• _Work required_
Word for word, write the lines below out again, with no pictures.

(Dataset records begins)

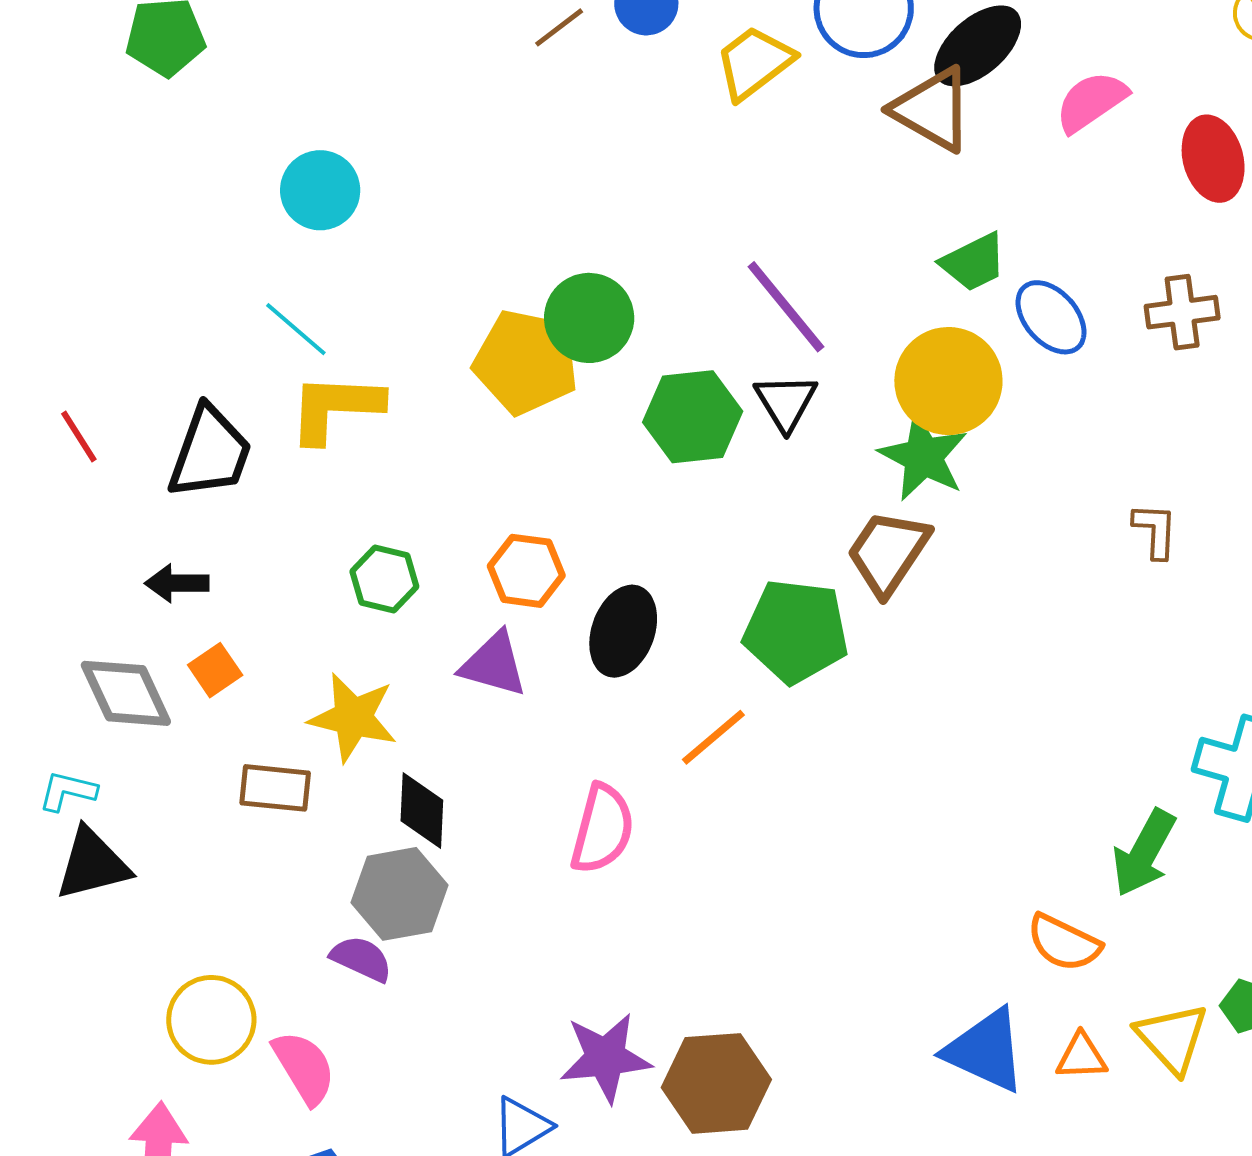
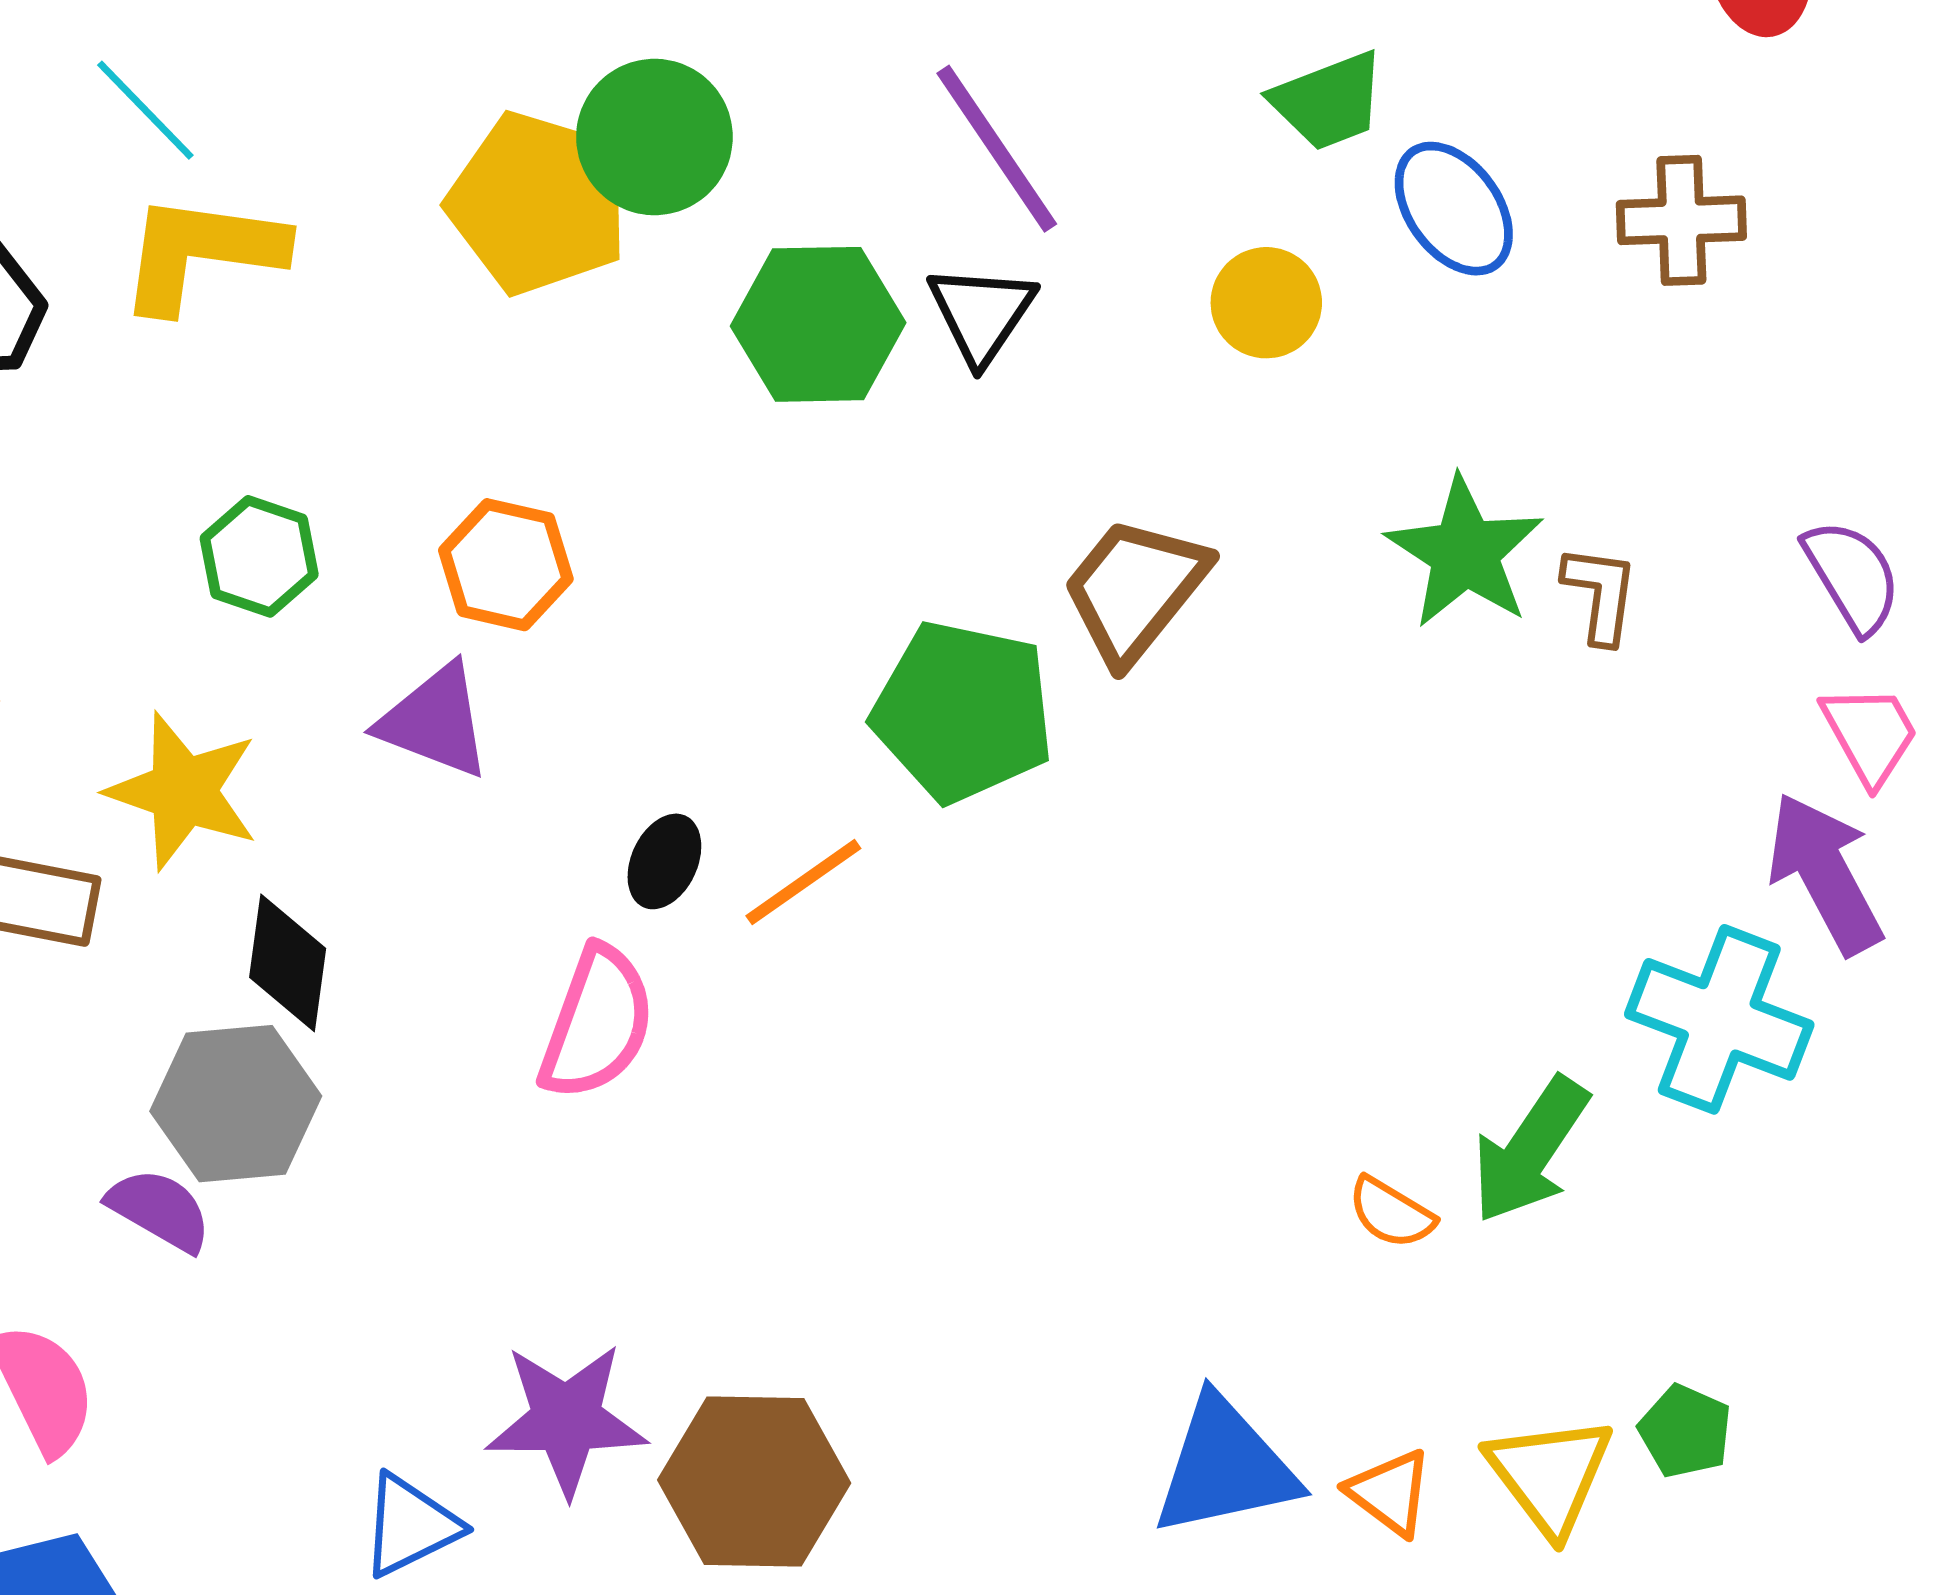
yellow circle: (948, 381) -> (1266, 303), size x0.6
green star: (923, 457) -> (1465, 553), moved
black ellipse: (623, 631) -> (664, 861), moved, size x0.6
orange semicircle: (1064, 943) -> (1391, 1213), moved, size x0.7
blue triangle: (985, 1050) -> (1225, 1467), turned -42
orange triangle: (1081, 1057) -> (1390, 1493), turned 34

(Dataset records ends)

• _Solution for this task_
yellow circle: (948, 381) -> (1266, 303), size x0.6
green star: (923, 457) -> (1465, 553), moved
black ellipse: (623, 631) -> (664, 861), moved, size x0.6
orange semicircle: (1064, 943) -> (1391, 1213), moved, size x0.7
blue triangle: (985, 1050) -> (1225, 1467), turned -42
orange triangle: (1081, 1057) -> (1390, 1493), turned 34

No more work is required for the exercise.